Before-and-after scene images
┌────────

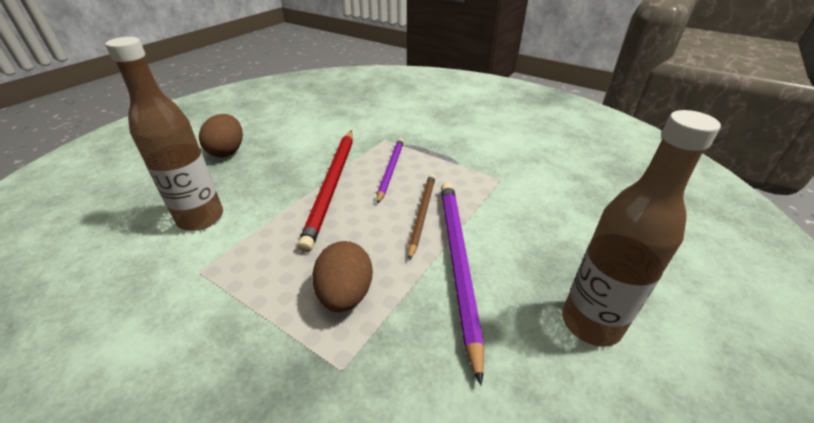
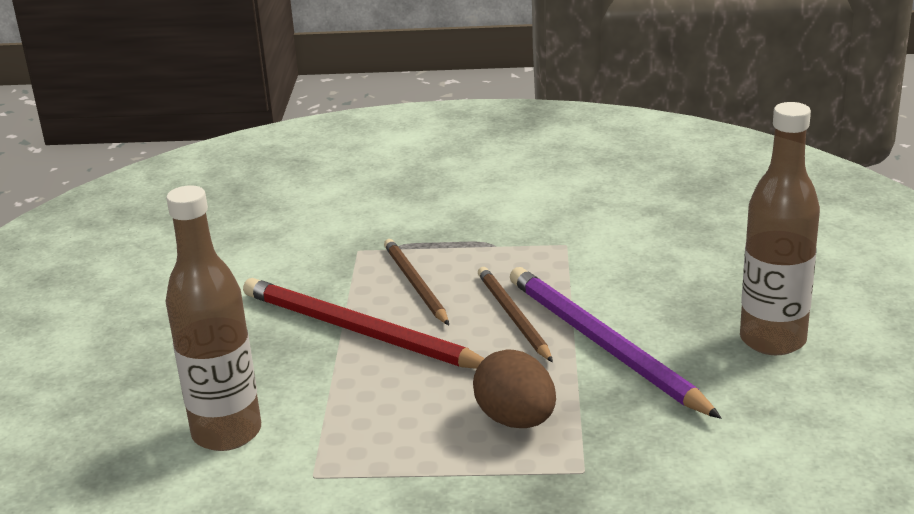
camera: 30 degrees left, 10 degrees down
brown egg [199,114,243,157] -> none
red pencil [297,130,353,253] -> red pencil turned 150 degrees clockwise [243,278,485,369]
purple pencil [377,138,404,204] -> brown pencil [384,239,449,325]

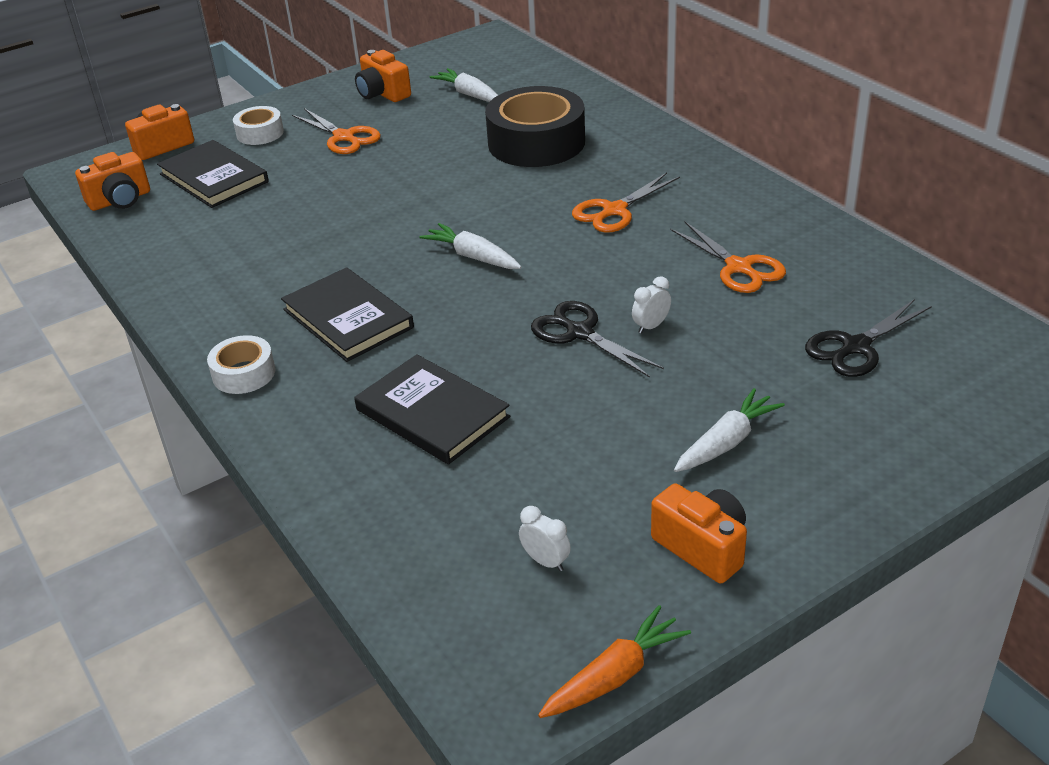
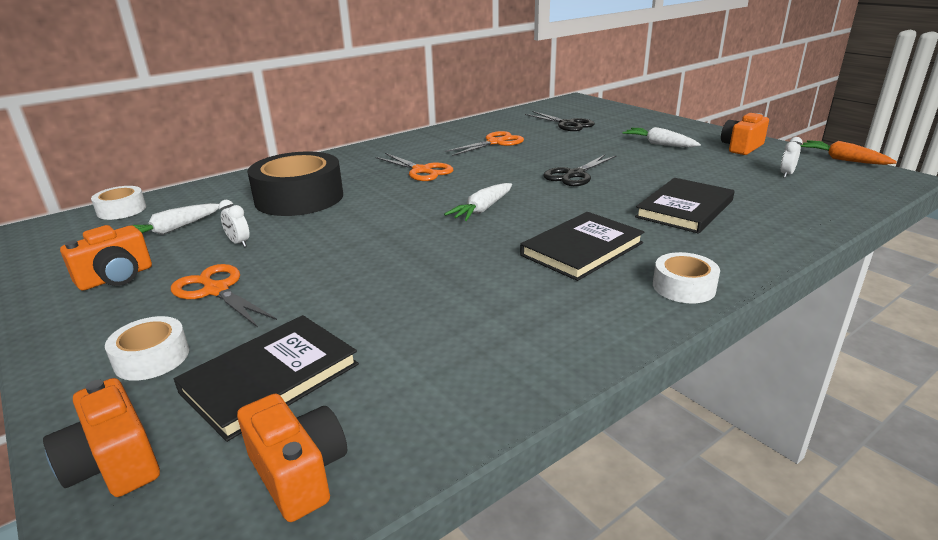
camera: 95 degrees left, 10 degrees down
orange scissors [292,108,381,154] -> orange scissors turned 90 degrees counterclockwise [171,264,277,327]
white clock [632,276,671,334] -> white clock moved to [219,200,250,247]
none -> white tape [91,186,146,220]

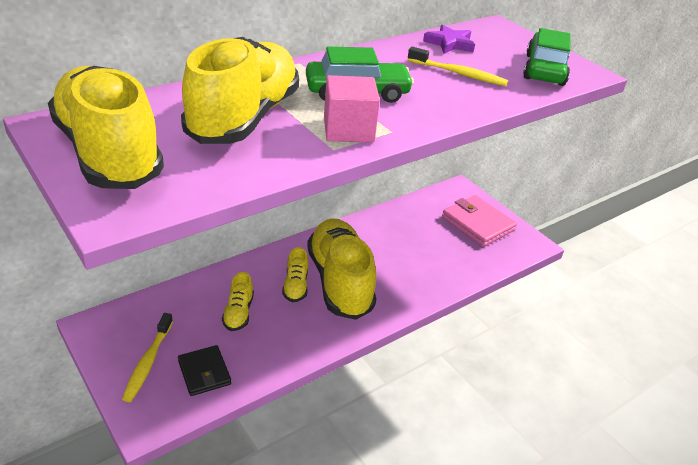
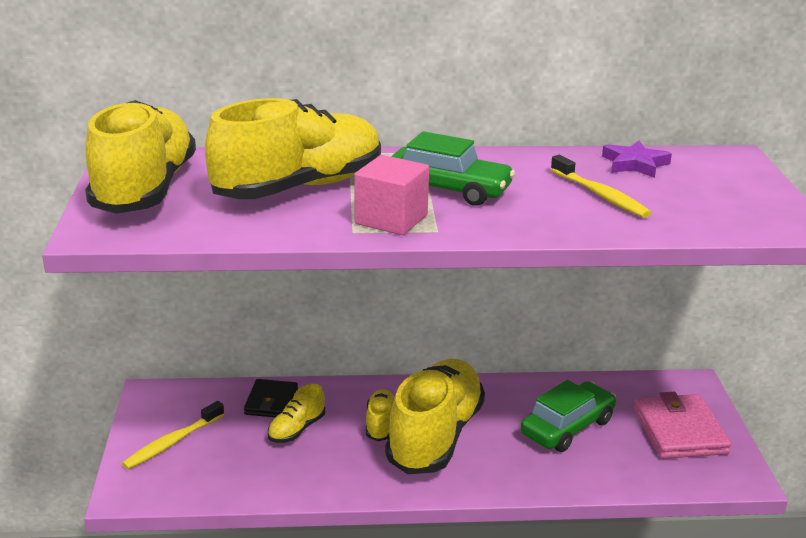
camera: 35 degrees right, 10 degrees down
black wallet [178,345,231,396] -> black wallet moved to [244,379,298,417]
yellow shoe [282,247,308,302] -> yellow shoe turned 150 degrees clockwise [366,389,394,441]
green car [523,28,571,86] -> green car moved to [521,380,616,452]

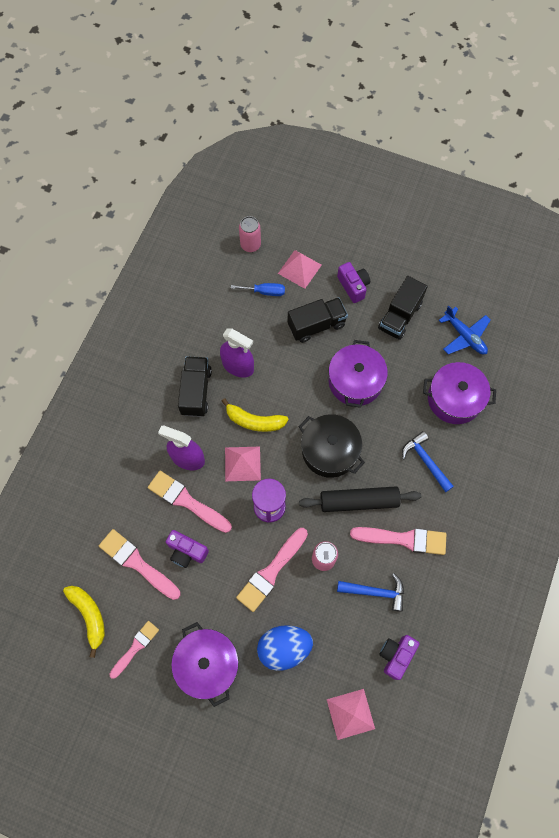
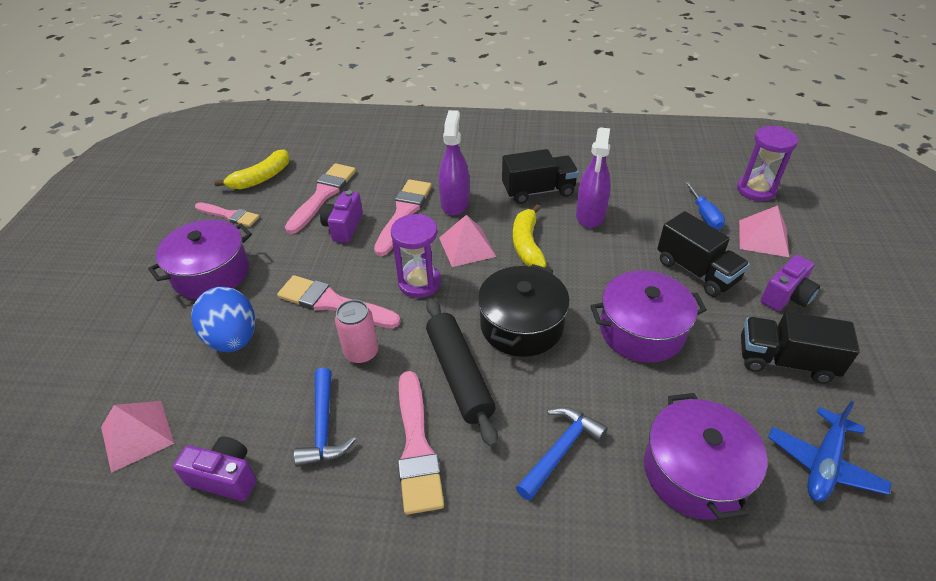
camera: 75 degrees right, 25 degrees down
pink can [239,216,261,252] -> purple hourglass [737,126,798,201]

└────────

THE TASK » Take the line that contains "green car [523,28,571,86]" and every line after it to the end of the records above; quote them exactly, leaving out the pictures.

RESPONSE »
green car [523,28,571,86] -> green car moved to [521,380,616,452]

camera: 75 degrees right, 25 degrees down
pink can [239,216,261,252] -> purple hourglass [737,126,798,201]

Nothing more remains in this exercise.